--- Exercise data Enclosed Below ---

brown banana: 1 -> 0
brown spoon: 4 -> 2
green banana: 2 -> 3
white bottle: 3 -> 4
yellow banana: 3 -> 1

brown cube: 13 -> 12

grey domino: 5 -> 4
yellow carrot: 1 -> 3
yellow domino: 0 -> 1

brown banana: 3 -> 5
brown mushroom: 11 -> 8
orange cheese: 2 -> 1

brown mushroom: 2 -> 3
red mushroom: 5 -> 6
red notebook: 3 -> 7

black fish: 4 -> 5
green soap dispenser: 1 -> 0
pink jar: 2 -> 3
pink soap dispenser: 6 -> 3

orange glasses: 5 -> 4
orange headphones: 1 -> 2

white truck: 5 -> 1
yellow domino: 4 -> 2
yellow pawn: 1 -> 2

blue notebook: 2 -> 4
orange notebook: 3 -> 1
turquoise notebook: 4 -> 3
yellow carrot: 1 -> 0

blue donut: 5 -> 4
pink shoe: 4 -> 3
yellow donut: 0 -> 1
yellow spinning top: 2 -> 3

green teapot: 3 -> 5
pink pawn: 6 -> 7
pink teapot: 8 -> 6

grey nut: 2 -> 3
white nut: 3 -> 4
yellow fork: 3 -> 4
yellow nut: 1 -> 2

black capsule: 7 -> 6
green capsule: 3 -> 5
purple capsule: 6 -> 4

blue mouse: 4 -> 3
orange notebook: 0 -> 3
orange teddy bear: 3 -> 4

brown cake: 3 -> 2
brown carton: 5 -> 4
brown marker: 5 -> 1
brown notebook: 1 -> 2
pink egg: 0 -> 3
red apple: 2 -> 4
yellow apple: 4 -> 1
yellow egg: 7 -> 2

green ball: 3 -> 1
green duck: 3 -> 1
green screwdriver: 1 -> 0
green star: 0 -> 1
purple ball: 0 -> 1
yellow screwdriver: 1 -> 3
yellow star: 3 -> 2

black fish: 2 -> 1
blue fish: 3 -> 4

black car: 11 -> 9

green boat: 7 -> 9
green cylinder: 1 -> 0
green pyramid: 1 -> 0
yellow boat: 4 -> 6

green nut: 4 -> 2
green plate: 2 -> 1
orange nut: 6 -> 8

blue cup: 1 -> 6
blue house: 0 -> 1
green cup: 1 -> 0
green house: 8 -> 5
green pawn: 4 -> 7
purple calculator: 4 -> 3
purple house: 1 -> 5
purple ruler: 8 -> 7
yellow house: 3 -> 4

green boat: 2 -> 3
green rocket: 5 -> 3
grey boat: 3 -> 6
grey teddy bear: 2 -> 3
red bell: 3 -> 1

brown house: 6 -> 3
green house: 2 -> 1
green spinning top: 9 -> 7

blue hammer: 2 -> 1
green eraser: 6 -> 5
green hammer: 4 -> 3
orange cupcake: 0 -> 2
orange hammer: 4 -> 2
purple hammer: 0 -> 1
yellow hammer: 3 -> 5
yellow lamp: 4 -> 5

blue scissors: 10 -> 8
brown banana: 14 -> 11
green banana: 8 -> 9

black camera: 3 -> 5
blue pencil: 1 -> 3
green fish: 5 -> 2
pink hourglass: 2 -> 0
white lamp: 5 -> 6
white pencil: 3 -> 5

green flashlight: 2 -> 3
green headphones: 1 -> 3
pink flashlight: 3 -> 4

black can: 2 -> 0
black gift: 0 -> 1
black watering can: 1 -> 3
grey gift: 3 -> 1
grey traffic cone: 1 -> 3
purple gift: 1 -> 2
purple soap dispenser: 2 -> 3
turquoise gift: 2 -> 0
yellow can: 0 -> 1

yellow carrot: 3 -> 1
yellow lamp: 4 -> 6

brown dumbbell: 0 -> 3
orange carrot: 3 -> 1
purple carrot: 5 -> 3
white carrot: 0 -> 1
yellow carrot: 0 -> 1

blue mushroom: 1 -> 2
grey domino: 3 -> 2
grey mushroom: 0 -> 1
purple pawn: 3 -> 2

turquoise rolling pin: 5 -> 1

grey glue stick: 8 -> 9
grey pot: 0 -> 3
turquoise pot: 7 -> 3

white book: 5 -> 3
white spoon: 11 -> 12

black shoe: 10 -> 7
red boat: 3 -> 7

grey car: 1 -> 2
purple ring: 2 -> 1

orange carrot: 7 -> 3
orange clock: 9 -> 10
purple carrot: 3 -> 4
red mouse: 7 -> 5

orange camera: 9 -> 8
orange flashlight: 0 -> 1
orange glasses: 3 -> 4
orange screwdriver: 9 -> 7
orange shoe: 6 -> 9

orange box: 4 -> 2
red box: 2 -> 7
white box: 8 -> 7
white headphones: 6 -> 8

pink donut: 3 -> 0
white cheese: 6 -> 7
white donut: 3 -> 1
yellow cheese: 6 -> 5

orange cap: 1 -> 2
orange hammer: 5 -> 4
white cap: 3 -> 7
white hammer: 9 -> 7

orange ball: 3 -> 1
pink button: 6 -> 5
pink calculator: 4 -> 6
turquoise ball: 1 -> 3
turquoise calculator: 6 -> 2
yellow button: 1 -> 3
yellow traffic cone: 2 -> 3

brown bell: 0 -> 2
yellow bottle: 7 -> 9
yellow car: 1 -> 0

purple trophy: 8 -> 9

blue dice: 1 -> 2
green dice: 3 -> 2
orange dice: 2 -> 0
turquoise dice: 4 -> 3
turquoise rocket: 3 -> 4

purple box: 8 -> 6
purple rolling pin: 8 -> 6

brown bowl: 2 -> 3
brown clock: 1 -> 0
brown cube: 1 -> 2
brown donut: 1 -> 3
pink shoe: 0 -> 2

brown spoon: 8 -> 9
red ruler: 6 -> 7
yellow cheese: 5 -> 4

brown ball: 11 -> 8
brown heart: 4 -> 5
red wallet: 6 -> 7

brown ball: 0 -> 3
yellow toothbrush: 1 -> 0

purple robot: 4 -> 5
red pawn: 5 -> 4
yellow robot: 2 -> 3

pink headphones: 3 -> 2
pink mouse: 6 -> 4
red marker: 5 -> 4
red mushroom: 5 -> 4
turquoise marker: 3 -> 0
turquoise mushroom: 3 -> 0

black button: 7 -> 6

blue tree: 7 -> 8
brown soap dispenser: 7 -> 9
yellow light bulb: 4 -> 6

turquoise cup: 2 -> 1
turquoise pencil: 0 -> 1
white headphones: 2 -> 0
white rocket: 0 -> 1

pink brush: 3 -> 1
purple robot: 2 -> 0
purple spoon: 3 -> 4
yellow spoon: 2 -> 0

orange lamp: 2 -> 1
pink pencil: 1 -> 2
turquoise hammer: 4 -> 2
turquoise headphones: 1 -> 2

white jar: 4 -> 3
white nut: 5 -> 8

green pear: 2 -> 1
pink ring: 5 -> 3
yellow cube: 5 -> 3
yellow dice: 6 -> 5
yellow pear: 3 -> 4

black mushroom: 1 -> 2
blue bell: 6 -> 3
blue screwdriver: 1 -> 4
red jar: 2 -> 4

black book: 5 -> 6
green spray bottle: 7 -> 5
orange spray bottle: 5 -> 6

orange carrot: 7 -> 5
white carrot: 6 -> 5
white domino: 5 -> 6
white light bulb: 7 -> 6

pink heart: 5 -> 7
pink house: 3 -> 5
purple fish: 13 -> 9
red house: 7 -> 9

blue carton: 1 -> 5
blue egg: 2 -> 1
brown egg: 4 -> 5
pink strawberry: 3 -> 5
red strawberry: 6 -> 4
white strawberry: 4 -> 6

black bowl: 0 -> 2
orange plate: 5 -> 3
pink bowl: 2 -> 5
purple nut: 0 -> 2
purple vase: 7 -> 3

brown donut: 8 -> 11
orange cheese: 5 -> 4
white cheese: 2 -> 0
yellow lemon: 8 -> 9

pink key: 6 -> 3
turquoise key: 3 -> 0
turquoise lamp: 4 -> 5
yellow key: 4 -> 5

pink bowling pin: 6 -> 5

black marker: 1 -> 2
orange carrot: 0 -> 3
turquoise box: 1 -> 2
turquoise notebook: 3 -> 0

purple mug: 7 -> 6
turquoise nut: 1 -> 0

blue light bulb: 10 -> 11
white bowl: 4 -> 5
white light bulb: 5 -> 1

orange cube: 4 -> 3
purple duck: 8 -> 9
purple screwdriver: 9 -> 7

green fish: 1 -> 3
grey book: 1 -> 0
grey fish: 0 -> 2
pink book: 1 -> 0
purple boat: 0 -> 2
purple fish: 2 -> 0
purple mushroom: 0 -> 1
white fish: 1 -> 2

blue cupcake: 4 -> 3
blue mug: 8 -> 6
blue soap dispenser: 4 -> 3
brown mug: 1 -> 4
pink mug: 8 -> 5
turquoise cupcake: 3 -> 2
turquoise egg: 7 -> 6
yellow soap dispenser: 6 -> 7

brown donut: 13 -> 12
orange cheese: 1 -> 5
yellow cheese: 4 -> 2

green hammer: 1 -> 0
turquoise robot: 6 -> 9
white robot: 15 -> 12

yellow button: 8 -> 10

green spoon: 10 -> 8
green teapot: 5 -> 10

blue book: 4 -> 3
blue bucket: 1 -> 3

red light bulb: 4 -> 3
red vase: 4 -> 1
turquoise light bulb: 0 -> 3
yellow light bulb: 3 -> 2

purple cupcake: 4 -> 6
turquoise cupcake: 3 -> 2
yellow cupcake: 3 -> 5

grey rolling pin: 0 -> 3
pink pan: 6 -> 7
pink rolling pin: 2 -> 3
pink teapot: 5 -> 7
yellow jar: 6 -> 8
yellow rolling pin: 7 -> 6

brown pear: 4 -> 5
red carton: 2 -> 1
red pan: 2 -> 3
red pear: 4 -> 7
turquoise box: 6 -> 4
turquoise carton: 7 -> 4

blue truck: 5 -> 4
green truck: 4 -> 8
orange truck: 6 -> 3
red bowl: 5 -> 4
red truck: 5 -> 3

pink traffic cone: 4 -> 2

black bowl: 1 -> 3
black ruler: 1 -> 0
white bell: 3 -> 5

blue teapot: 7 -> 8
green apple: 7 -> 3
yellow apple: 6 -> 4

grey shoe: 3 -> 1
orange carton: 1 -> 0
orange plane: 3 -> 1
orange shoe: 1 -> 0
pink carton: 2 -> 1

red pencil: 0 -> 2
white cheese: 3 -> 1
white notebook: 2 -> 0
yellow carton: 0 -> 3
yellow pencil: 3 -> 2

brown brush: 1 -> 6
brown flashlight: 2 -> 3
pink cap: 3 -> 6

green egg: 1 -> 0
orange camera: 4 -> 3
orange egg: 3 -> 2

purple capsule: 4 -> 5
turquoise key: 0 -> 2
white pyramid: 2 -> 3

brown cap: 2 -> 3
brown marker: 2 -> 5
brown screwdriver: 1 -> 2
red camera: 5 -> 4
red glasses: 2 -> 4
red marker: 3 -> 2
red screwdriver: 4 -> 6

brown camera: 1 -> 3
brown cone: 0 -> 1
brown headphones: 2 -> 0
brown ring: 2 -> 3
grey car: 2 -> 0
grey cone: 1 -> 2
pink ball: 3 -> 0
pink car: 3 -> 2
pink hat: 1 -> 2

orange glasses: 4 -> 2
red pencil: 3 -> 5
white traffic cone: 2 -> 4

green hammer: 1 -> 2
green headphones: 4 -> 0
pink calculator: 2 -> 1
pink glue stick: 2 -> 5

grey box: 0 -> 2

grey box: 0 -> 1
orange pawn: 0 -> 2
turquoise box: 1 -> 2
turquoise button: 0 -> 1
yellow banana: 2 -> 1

--- End of Enclosed Exercise data ---

* Exercise goal *
State only the number of lines in these entries that contain "rolling".

* Answer below *
5